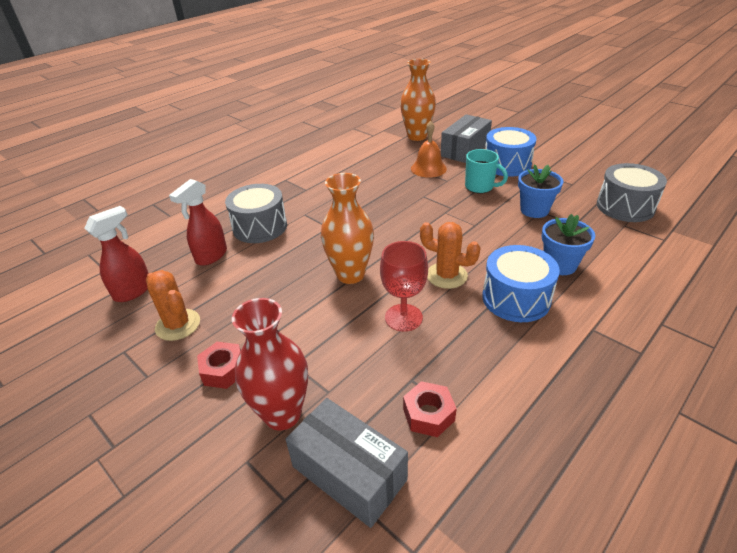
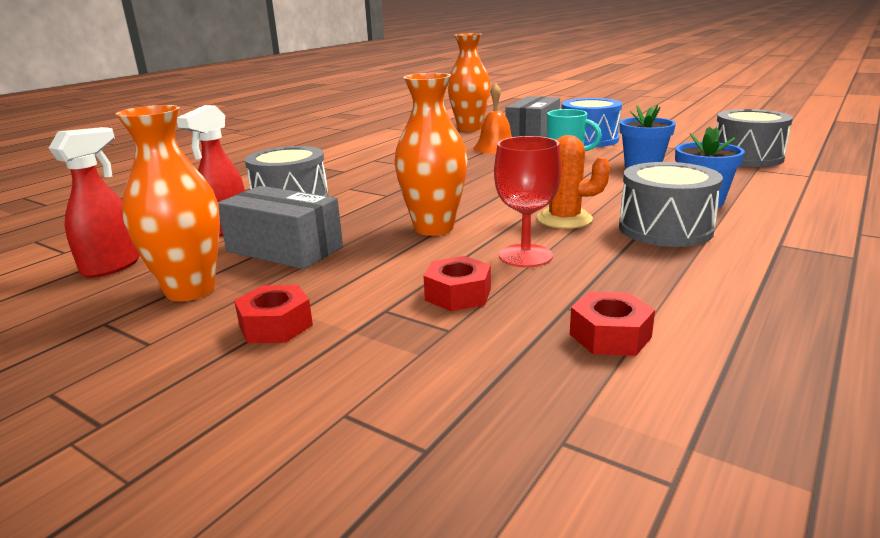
camera: 10 degrees left, 15 degrees down
orange cactus [146,270,200,341] -> orange vase [116,105,220,301]
red vase [232,298,308,431] -> none
grey box [285,398,408,528] -> grey box moved to [218,186,343,269]
blue drum [482,245,560,322] -> grey drum [619,162,723,247]
none -> red nut [424,256,491,311]

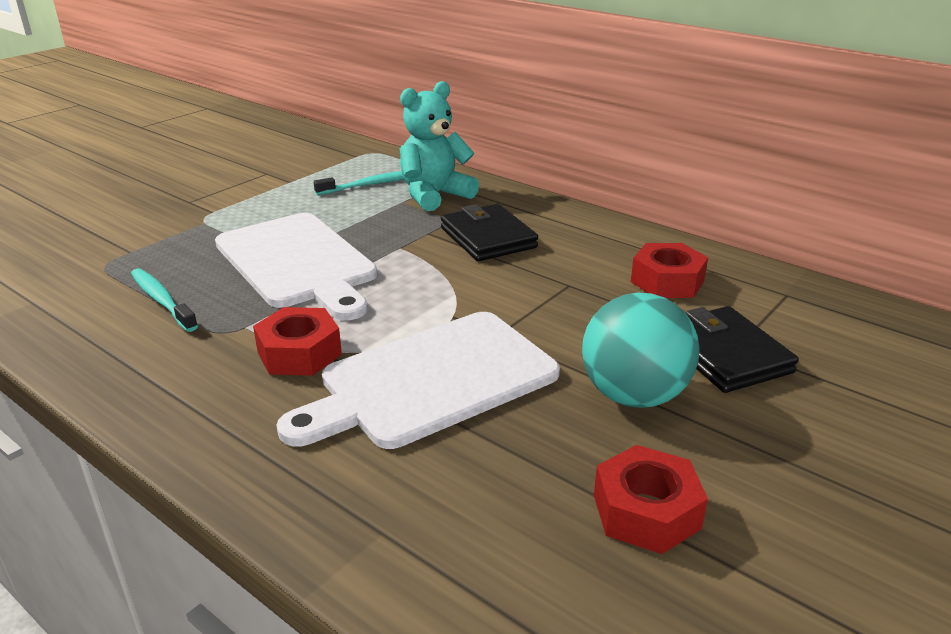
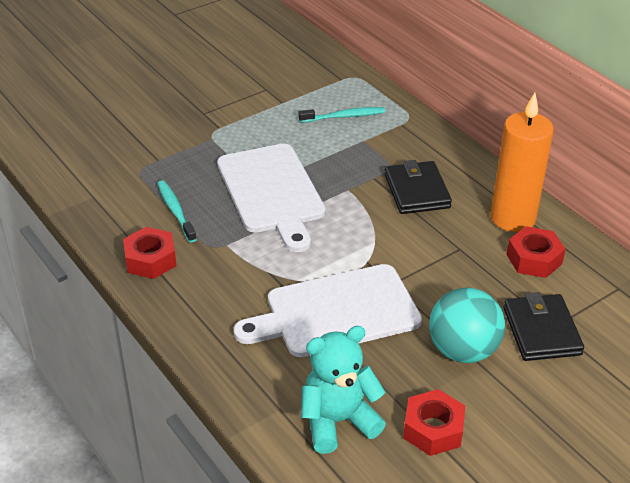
camera: 15 degrees right, 10 degrees up
red nut [253,307,342,376] -> red nut moved to [123,227,177,279]
turquoise teddy bear [400,81,479,211] -> turquoise teddy bear moved to [301,326,386,454]
none -> orange candle [490,93,554,232]

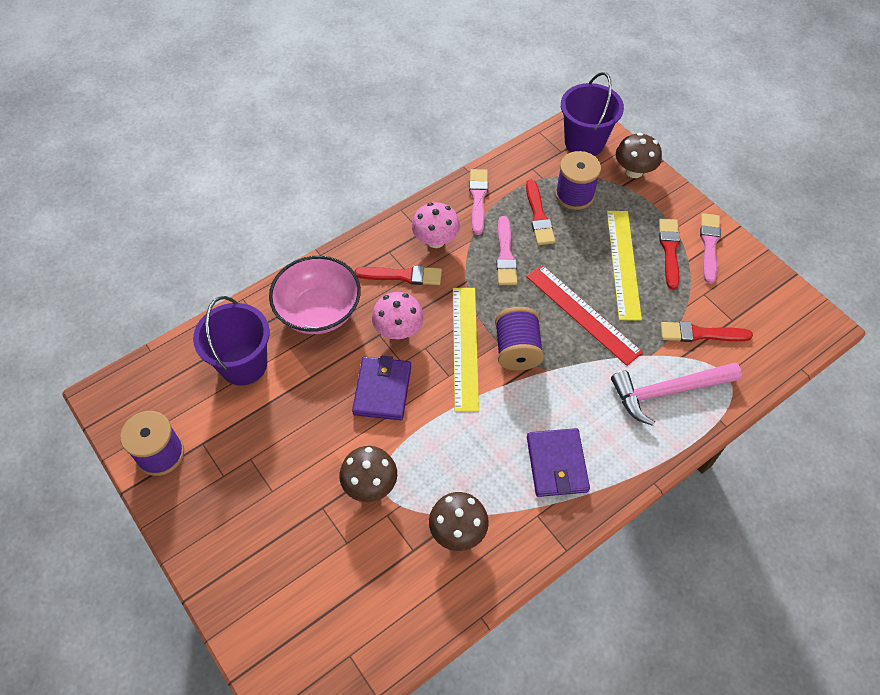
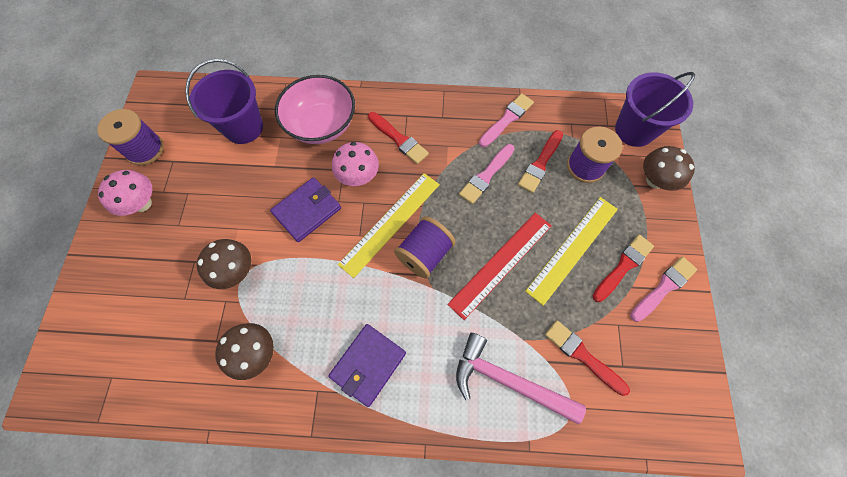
camera: 40 degrees right, 10 degrees up
pink mushroom [412,202,460,248] -> pink mushroom moved to [98,170,152,216]
red ruler [526,265,643,366] -> red ruler turned 45 degrees clockwise [447,213,552,320]

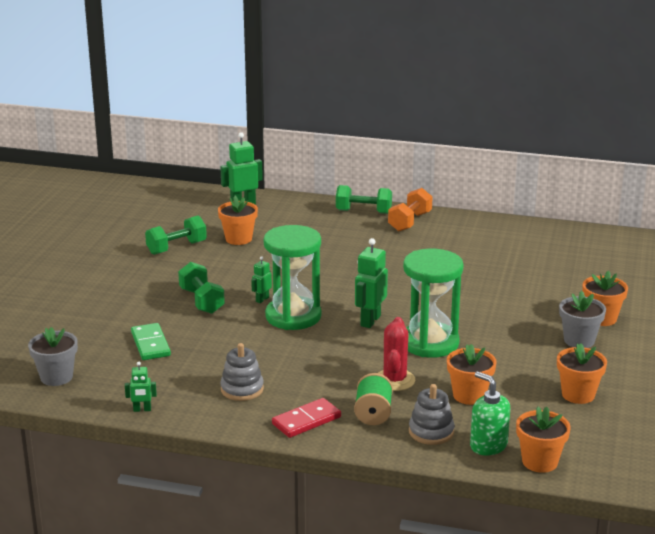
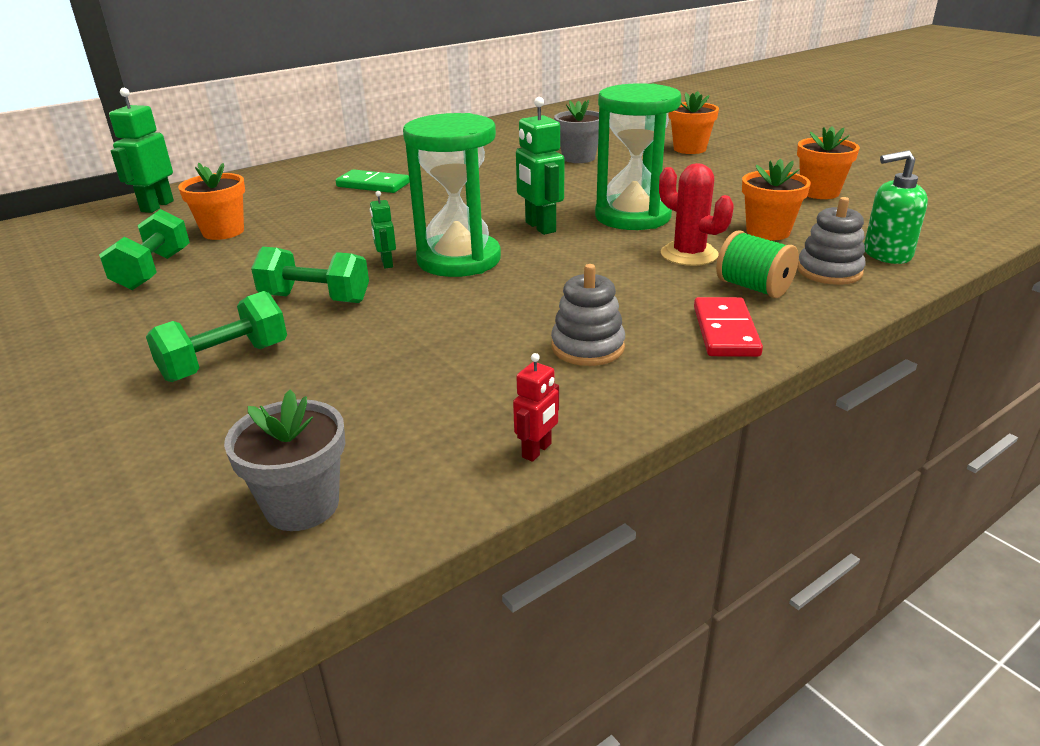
camera: 50 degrees left, 5 degrees up
green robot [125,362,157,412] -> red robot [513,353,559,462]
green domino [131,323,171,360] -> green domino moved to [336,169,410,193]
green dumbbell [336,185,392,214] -> green dumbbell moved to [146,291,287,382]
orange dumbbell [388,188,433,231] -> none
orange flower pot [516,407,571,473] -> none
grey flower pot [559,291,606,348] -> grey flower pot moved to [554,100,599,163]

--

Each line from the one containing "pink mushroom [412,202,460,248]" through the last line of the listing must be copied exactly, and the pictures must not be.

pink mushroom [412,202,460,248] -> pink mushroom moved to [98,170,152,216]
red ruler [526,265,643,366] -> red ruler turned 45 degrees clockwise [447,213,552,320]

camera: 50 degrees left, 5 degrees up
green robot [125,362,157,412] -> red robot [513,353,559,462]
green domino [131,323,171,360] -> green domino moved to [336,169,410,193]
green dumbbell [336,185,392,214] -> green dumbbell moved to [146,291,287,382]
orange dumbbell [388,188,433,231] -> none
orange flower pot [516,407,571,473] -> none
grey flower pot [559,291,606,348] -> grey flower pot moved to [554,100,599,163]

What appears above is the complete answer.